Your objective
For each line of the data below that holds "missing", copy the line.
*** Record set ***
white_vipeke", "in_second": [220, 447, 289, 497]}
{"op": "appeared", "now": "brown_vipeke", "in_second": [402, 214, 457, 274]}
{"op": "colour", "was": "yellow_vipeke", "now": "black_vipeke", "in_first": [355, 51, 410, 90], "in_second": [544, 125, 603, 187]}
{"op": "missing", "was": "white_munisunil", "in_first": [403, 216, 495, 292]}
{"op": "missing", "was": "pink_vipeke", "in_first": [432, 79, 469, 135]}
*** End of Record set ***
*** Record set ***
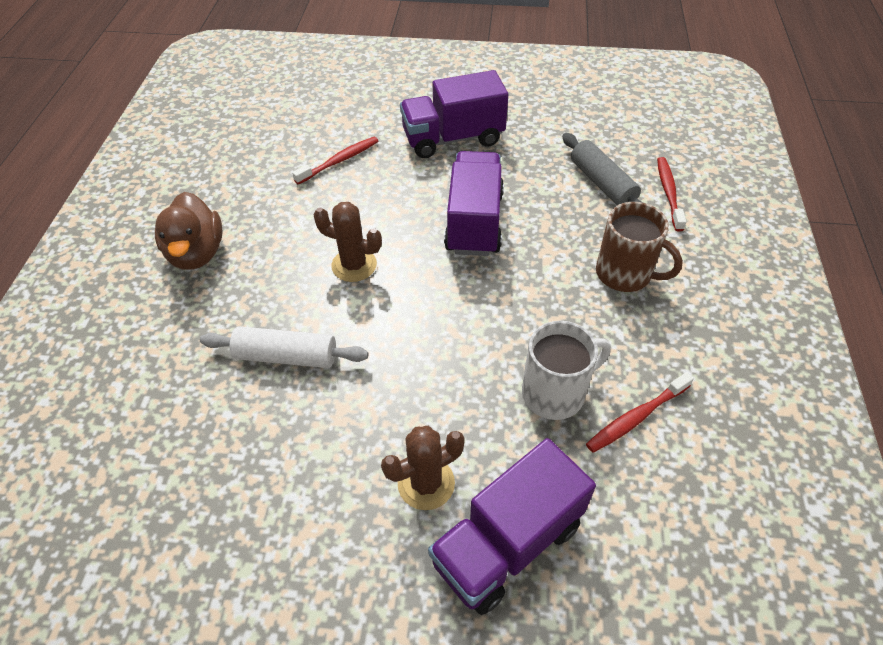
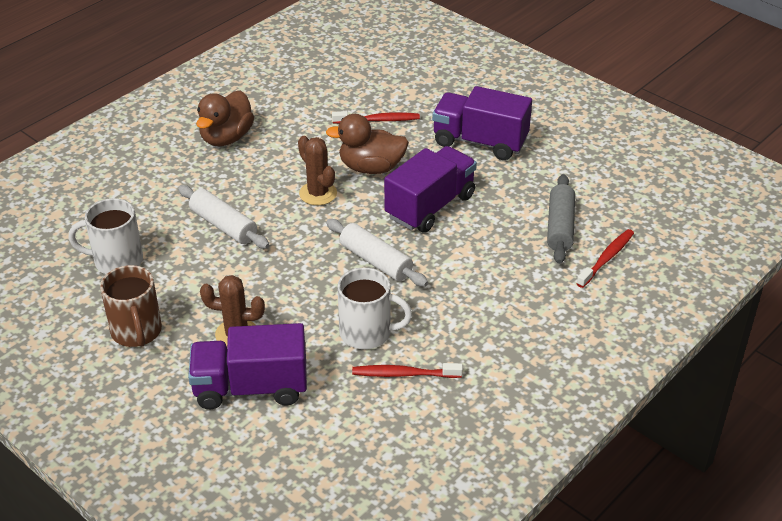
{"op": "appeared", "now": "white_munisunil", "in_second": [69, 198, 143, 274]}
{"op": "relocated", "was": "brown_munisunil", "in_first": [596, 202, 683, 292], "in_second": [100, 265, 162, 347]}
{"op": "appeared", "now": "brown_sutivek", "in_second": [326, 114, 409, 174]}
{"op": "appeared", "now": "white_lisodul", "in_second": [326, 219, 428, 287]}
*** End of Record set ***
Result
{"op": "missing", "was": "white_munisunil", "in_first": [403, 216, 495, 292]}
{"op": "missing", "was": "pink_vipeke", "in_first": [432, 79, 469, 135]}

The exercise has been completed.